Aim of the exercise: For this exercise, copy all the data exactly and include none of the pictures.

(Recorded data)
------------------------------------------------------------
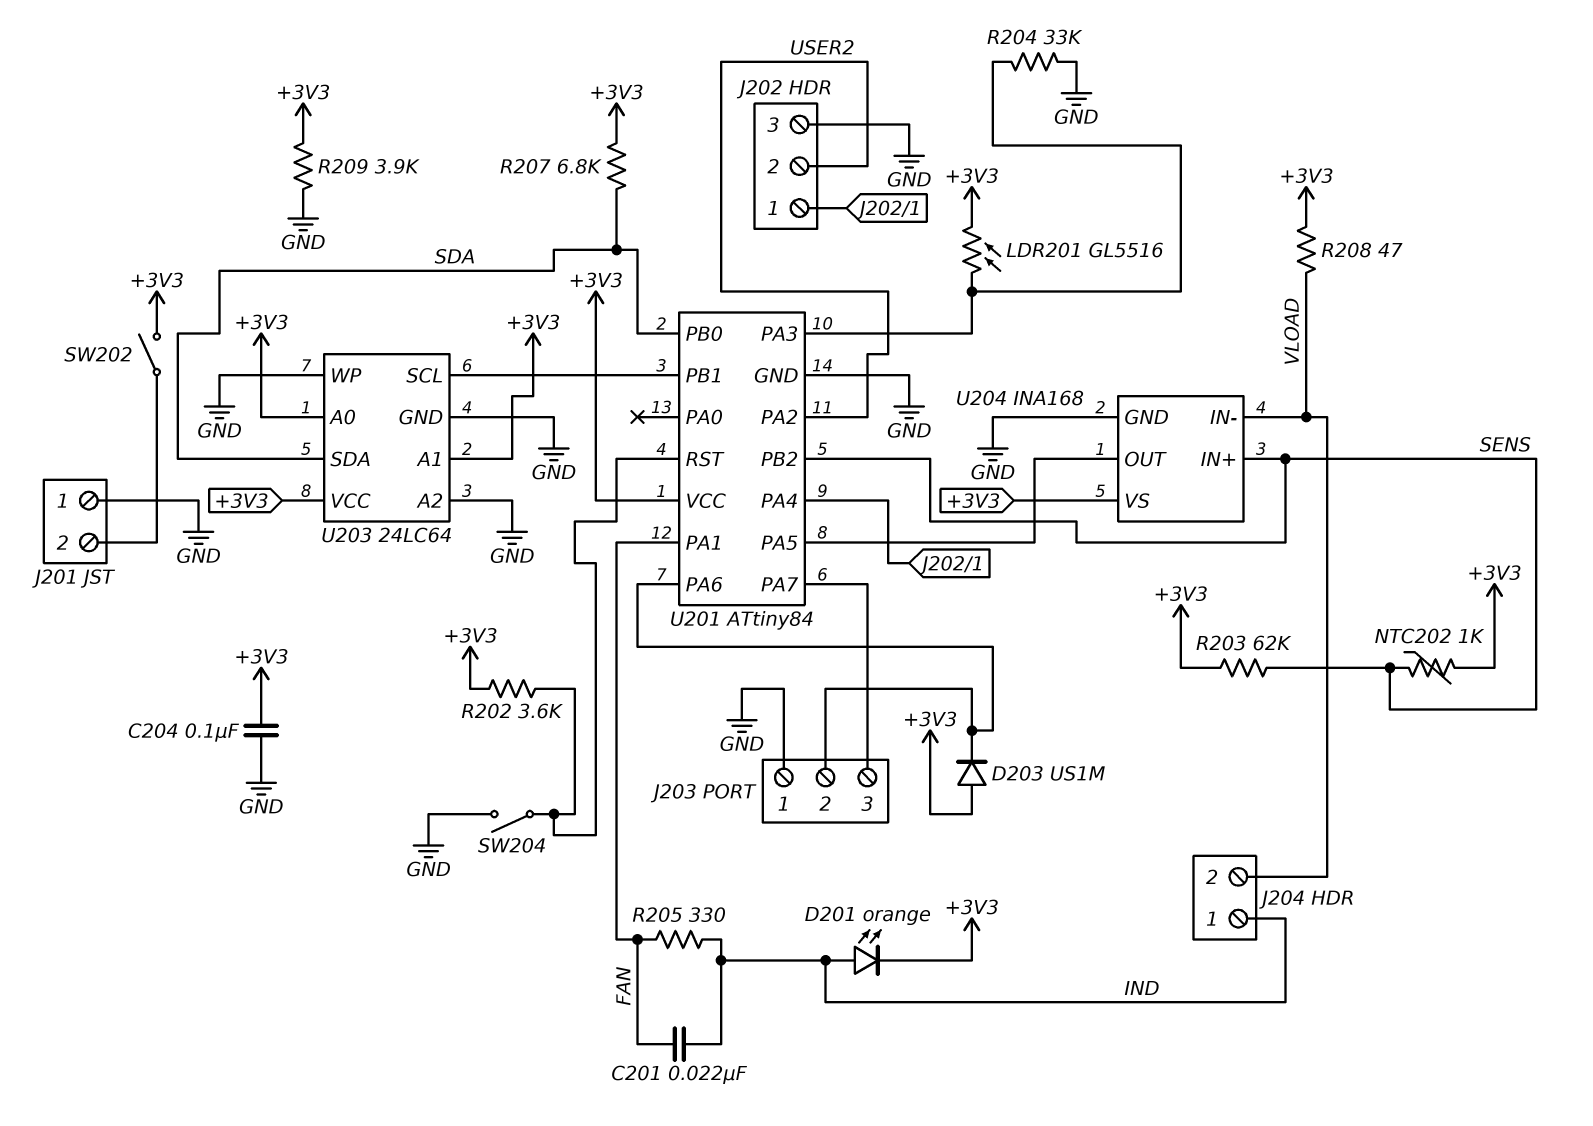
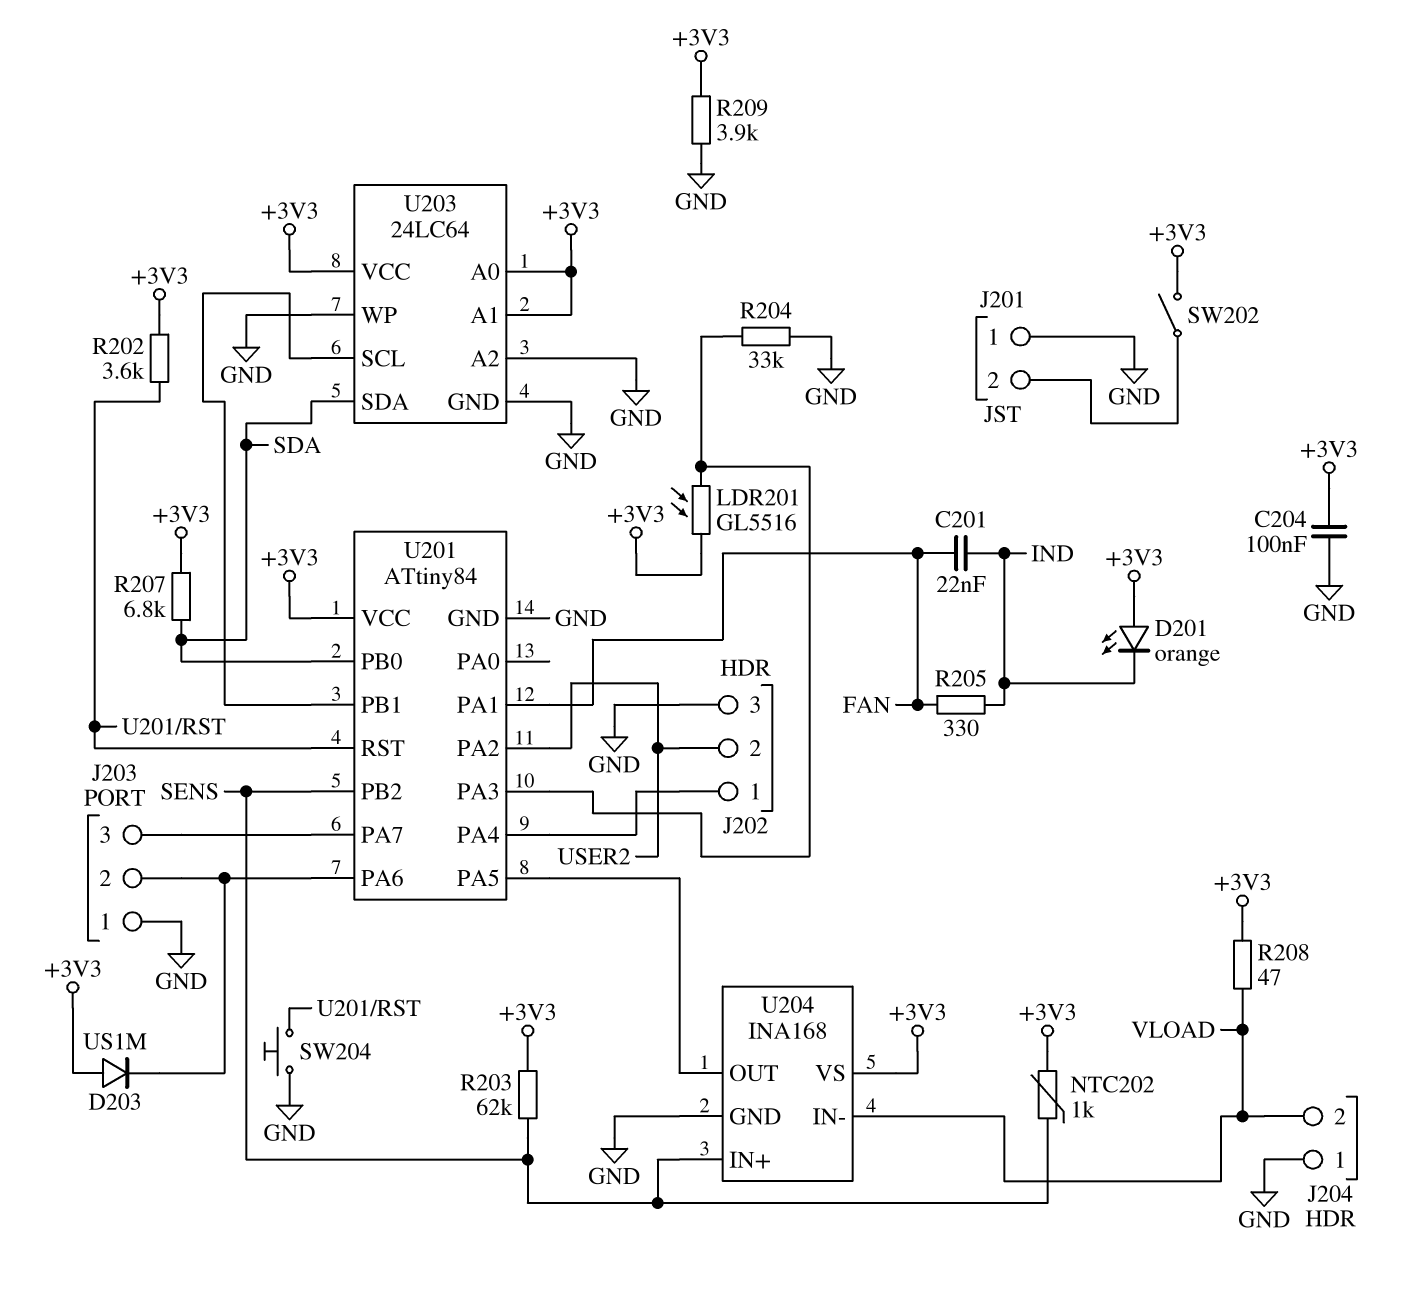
D201: LED orange (A IND, K +3V3) -> LED orange (A +3V3, K IND)
J204 pin 1: IND -> GND
SW204: switch (GND, U201/RST) -> button (GND, U201/RST)

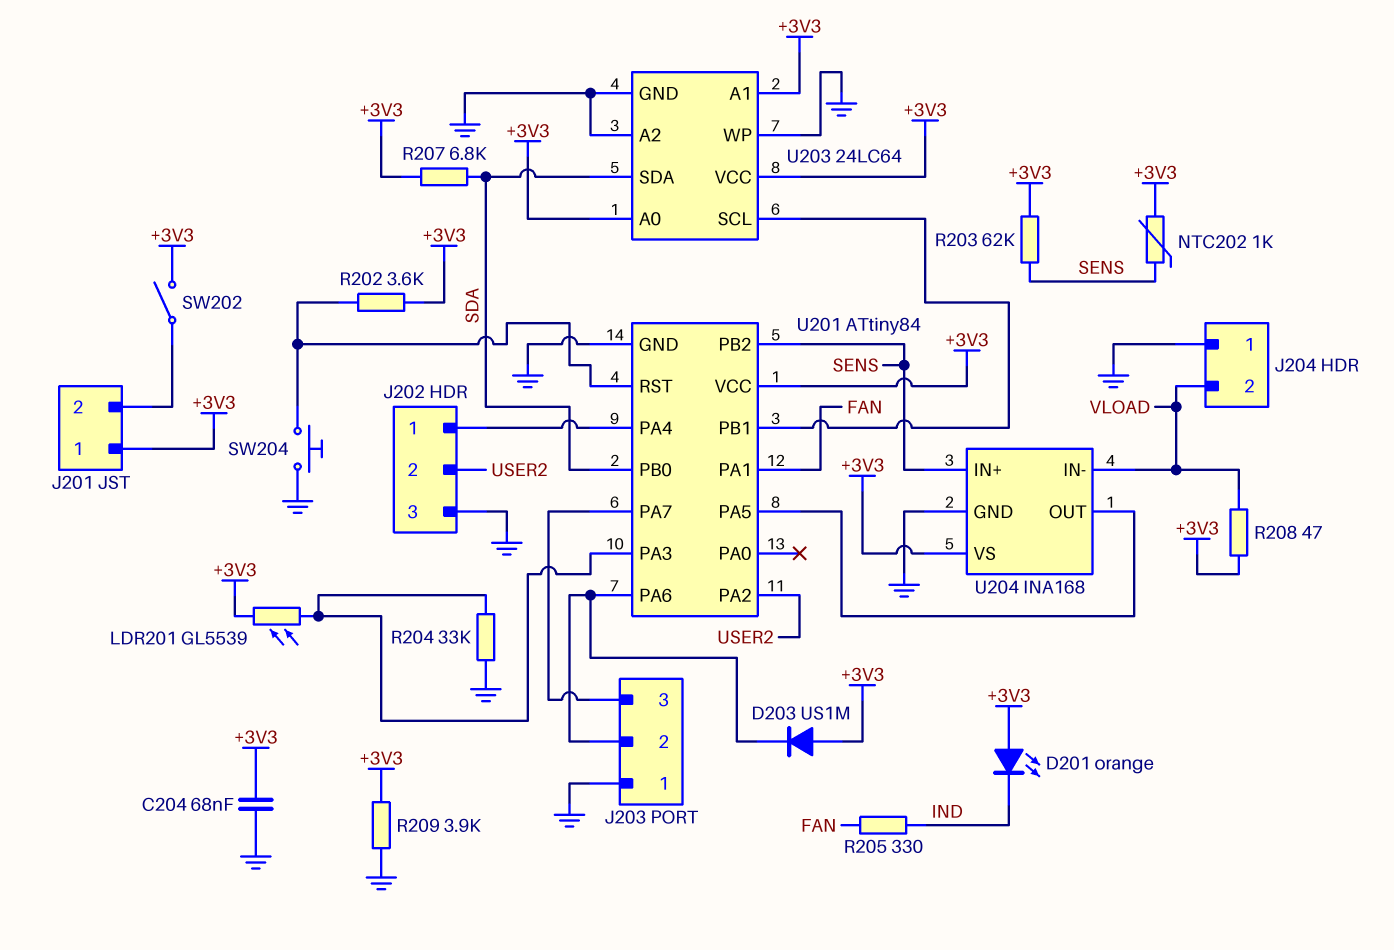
C201: 22nF (FAN, IND) -> none
C204: 100nF (+3V3, GND) -> 68nF (+3V3, GND)
J201 pin 1: GND -> +3V3
LDR201: GL5516 (+3V3, U201/PA3) -> GL5539 (+3V3, U201/PA3)

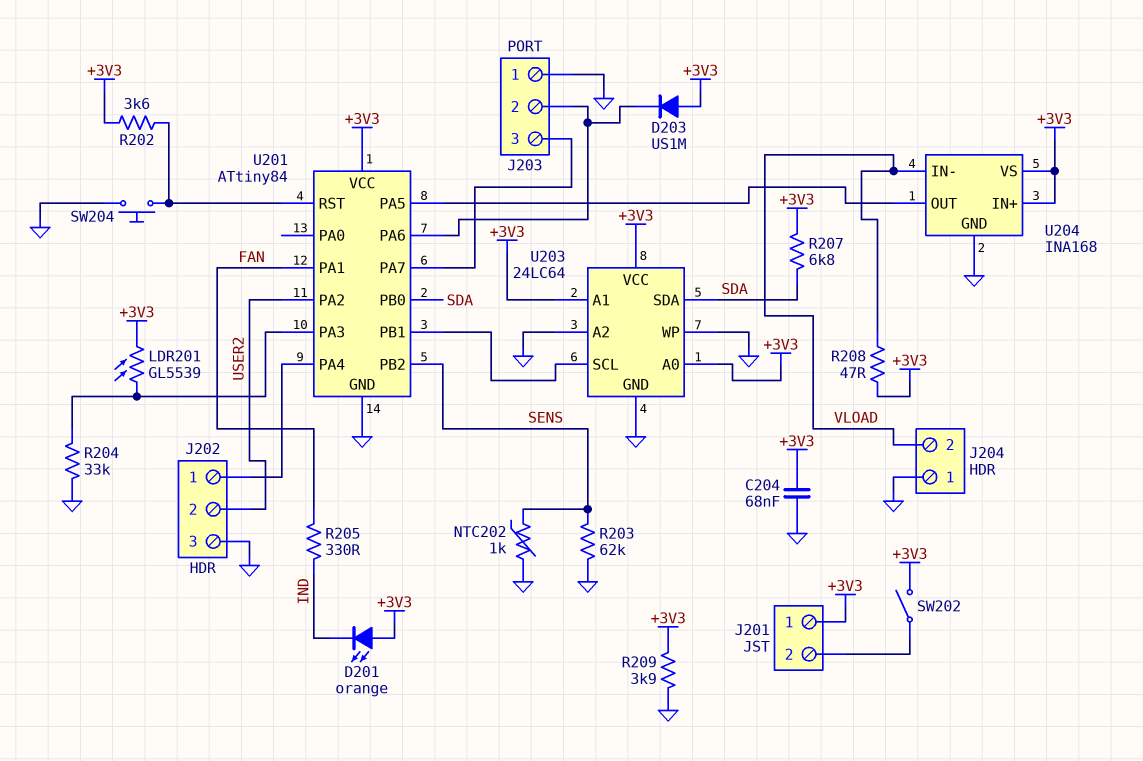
NTC202: 1k (+3V3, SENS) -> 1k (GND, SENS)
R203: 62k (+3V3, SENS) -> 62k (GND, SENS)
U204 pin IN+: SENS -> +3V3

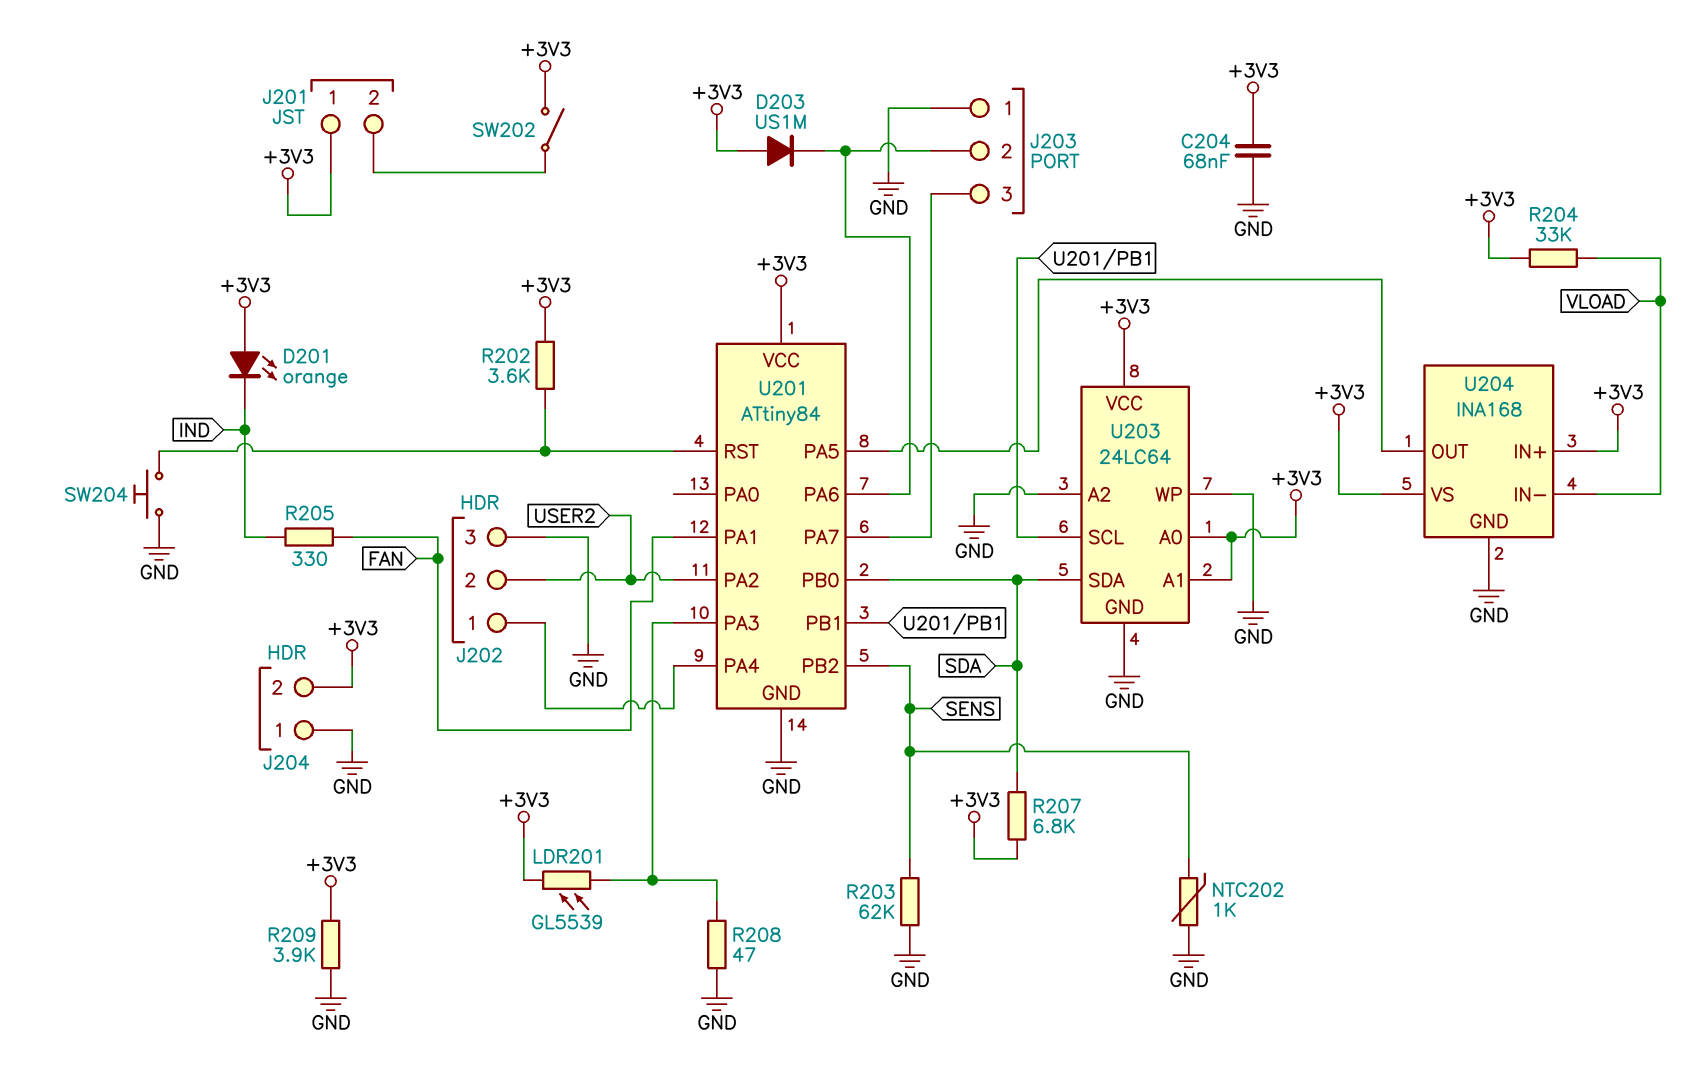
J204 pin 2: VLOAD -> +3V3
R204: 33k (GND, U201/PA3) -> 33k (+3V3, VLOAD)
R208: 47 (+3V3, VLOAD) -> 47 (GND, U201/PA3)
------------------------------------------------------------
Written reply:
D201: LED orange (A IND, K +3V3) -> LED orange (A +3V3, K IND)
J204 pin 1: IND -> GND
SW204: switch (GND, U201/RST) -> button (GND, U201/RST)

C201: 22nF (FAN, IND) -> none
C204: 100nF (+3V3, GND) -> 68nF (+3V3, GND)
J201 pin 1: GND -> +3V3
LDR201: GL5516 (+3V3, U201/PA3) -> GL5539 (+3V3, U201/PA3)

NTC202: 1k (+3V3, SENS) -> 1k (GND, SENS)
R203: 62k (+3V3, SENS) -> 62k (GND, SENS)
U204 pin IN+: SENS -> +3V3

J204 pin 2: VLOAD -> +3V3
R204: 33k (GND, U201/PA3) -> 33k (+3V3, VLOAD)
R208: 47 (+3V3, VLOAD) -> 47 (GND, U201/PA3)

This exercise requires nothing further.